* _WHAT THE TASK REQUIRES_
Please return each entry that follows exactly as written, and keep the pictures out.

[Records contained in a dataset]
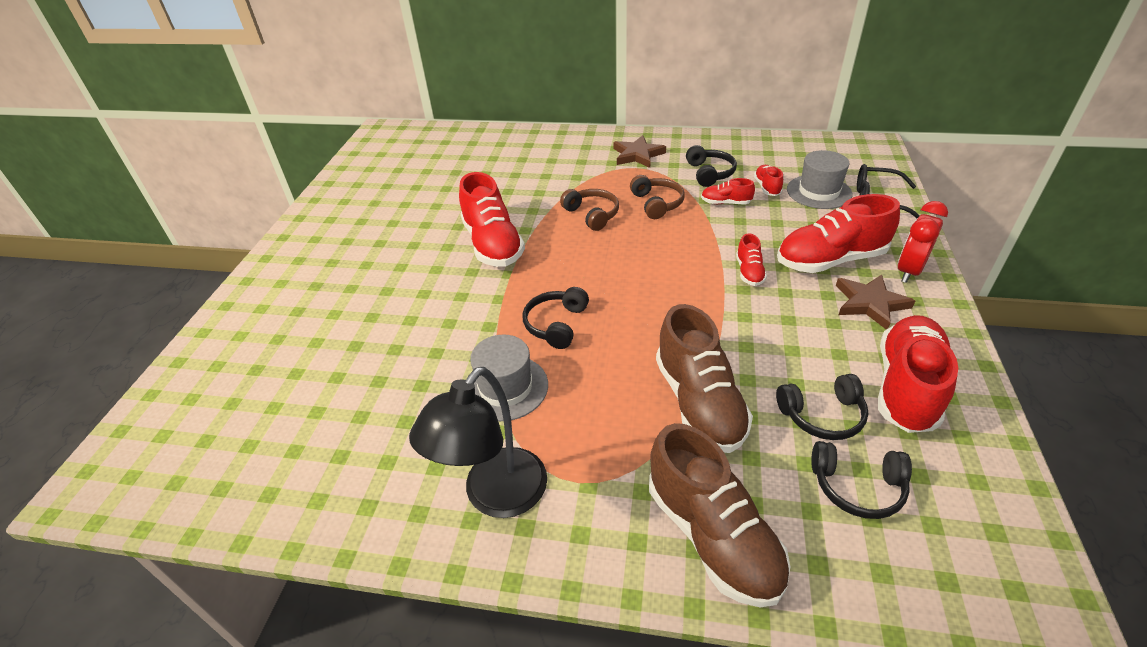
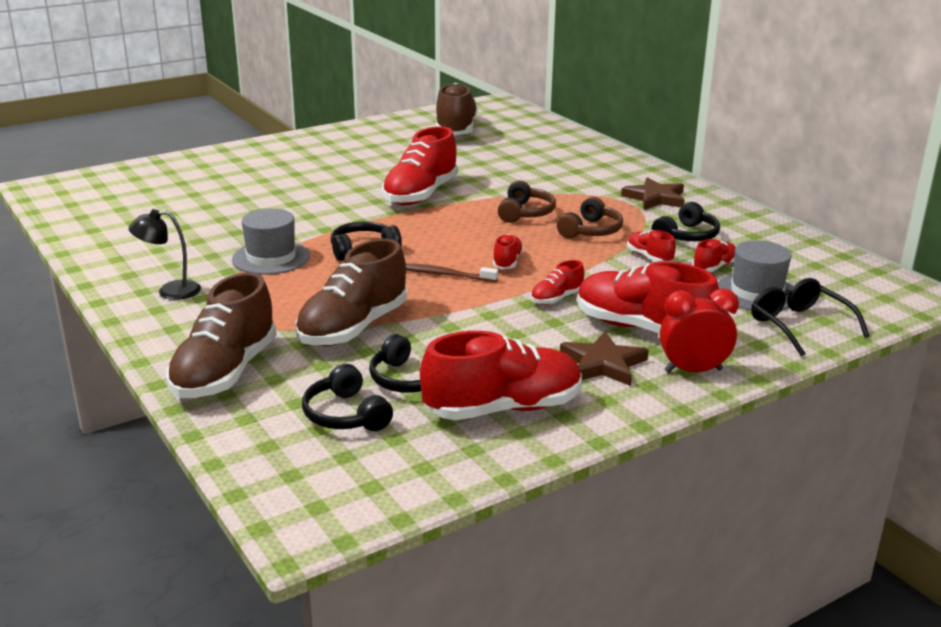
camera: 45 degrees right, 15 degrees down
(399, 170) = (456, 130): none -> brown shoe
(496, 496) = (170, 291): black lamp -> black lamp, size x0.60
(652, 305) = (443, 274): none -> brown toothbrush
(665, 264) = (507, 262): none -> red shoe

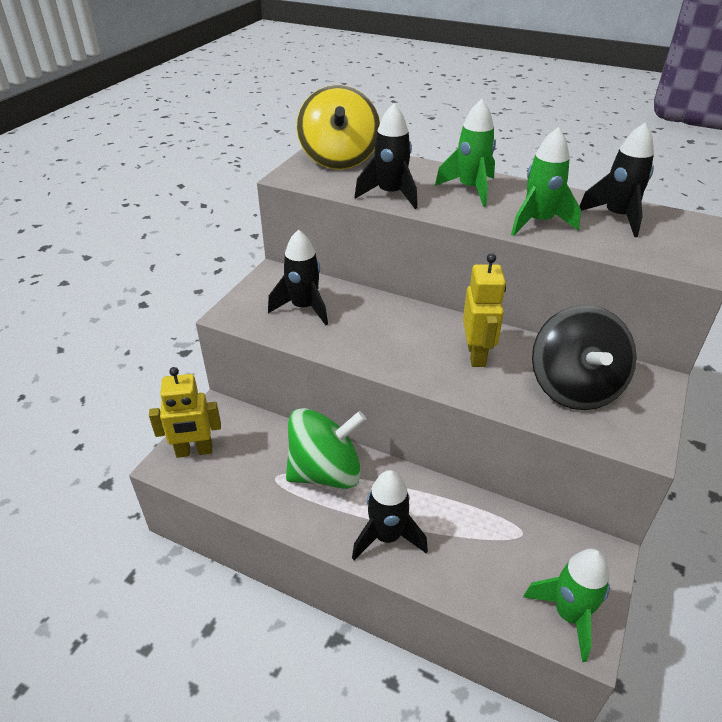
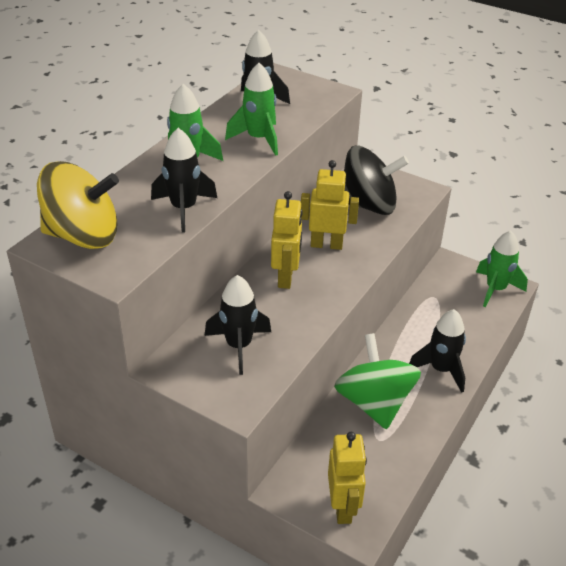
camera: 85 degrees left, 0 degrees up
(409, 329) = (286, 277): none -> yellow robot

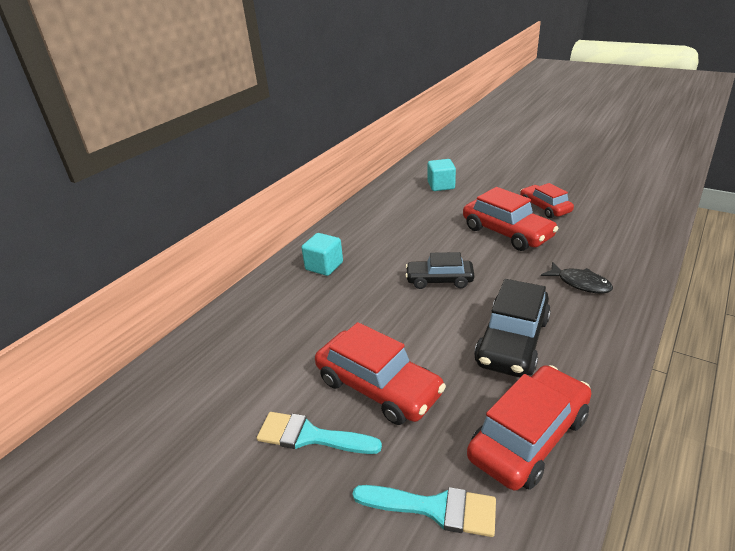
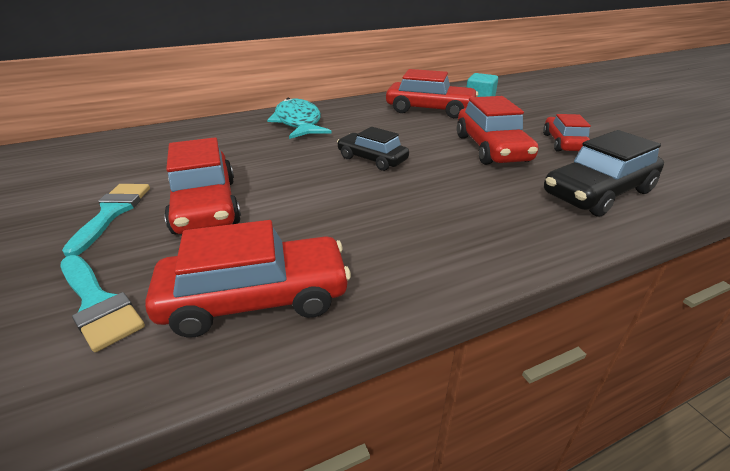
camera: 30 degrees right, 0 degrees up
(310, 436) = (112, 213): turquoise brush -> turquoise brush turned 45 degrees clockwise
(324, 266) = (298, 122): turquoise cube -> turquoise fish
(414, 208) = (430, 110): none -> red car
(512, 341) = (365, 223): black car -> black car (598, 193)
(580, 283) = (510, 208): black fish -> none

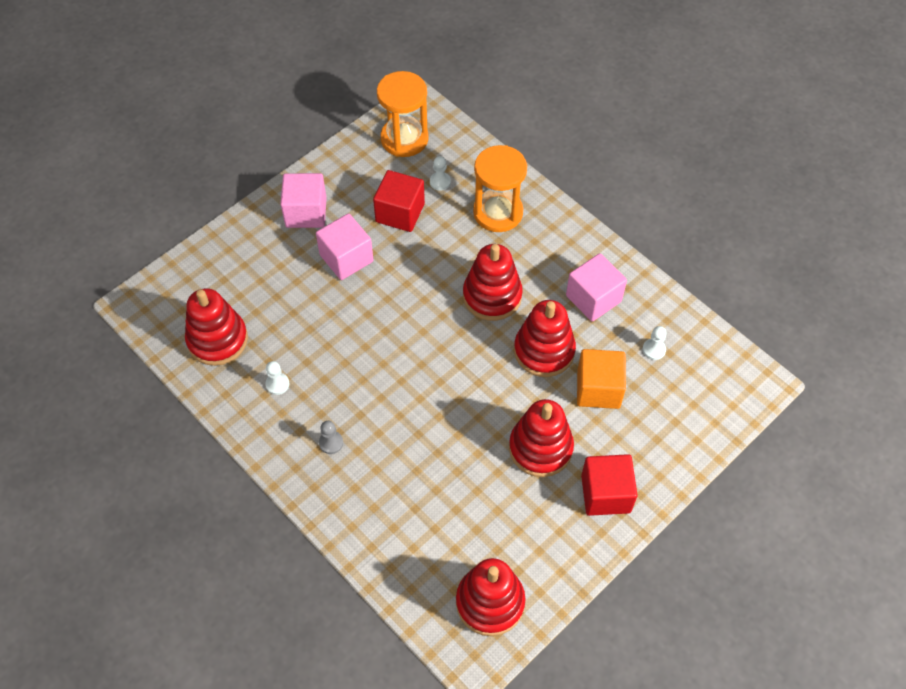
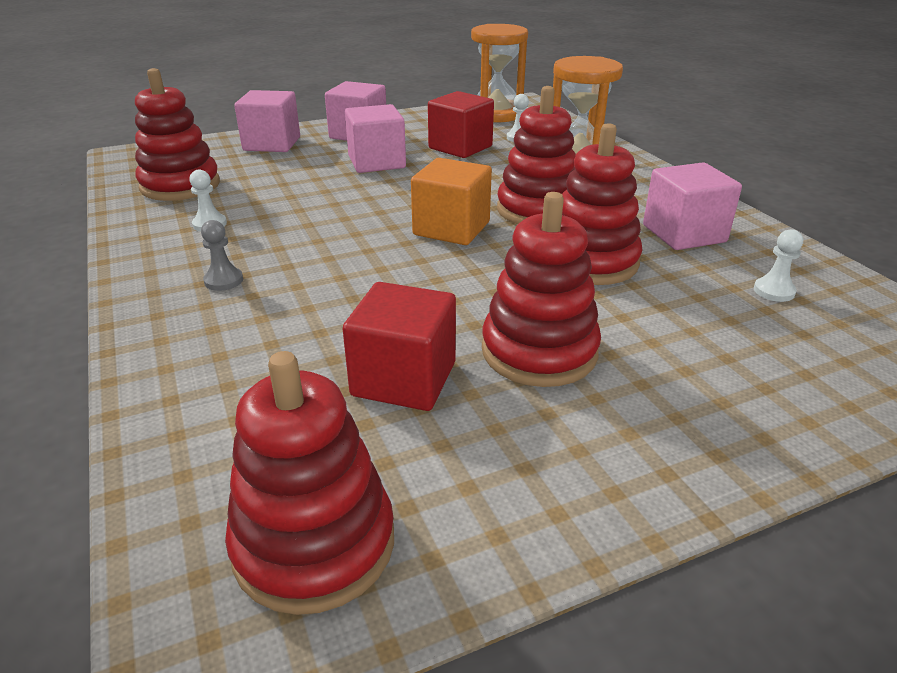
camera: 20 degrees right, 25 degrees down
(244, 251) = (272, 144): none -> pink cube
(598, 389) = (666, 311): orange cube -> orange cube (451, 228)
(605, 494) = (642, 435): red cube -> red cube (404, 379)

* _EXPECTED ANSWER_
camera: 45 degrees right, 15 degrees down
(399, 170) = (456, 130): none -> brown shoe
(496, 496) = (170, 291): black lamp -> black lamp, size x0.60
(652, 305) = (443, 274): none -> brown toothbrush
(665, 264) = (507, 262): none -> red shoe

camera: 85 degrees left, 0 degrees up
(409, 329) = (286, 277): none -> yellow robot

camera: 30 degrees right, 0 degrees up
(310, 436) = (112, 213): turquoise brush -> turquoise brush turned 45 degrees clockwise
(324, 266) = (298, 122): turquoise cube -> turquoise fish
(414, 208) = (430, 110): none -> red car
(512, 341) = (365, 223): black car -> black car (598, 193)
(580, 283) = (510, 208): black fish -> none

camera: 20 degrees right, 25 degrees down
(244, 251) = (272, 144): none -> pink cube
(598, 389) = (666, 311): orange cube -> orange cube (451, 228)
(605, 494) = (642, 435): red cube -> red cube (404, 379)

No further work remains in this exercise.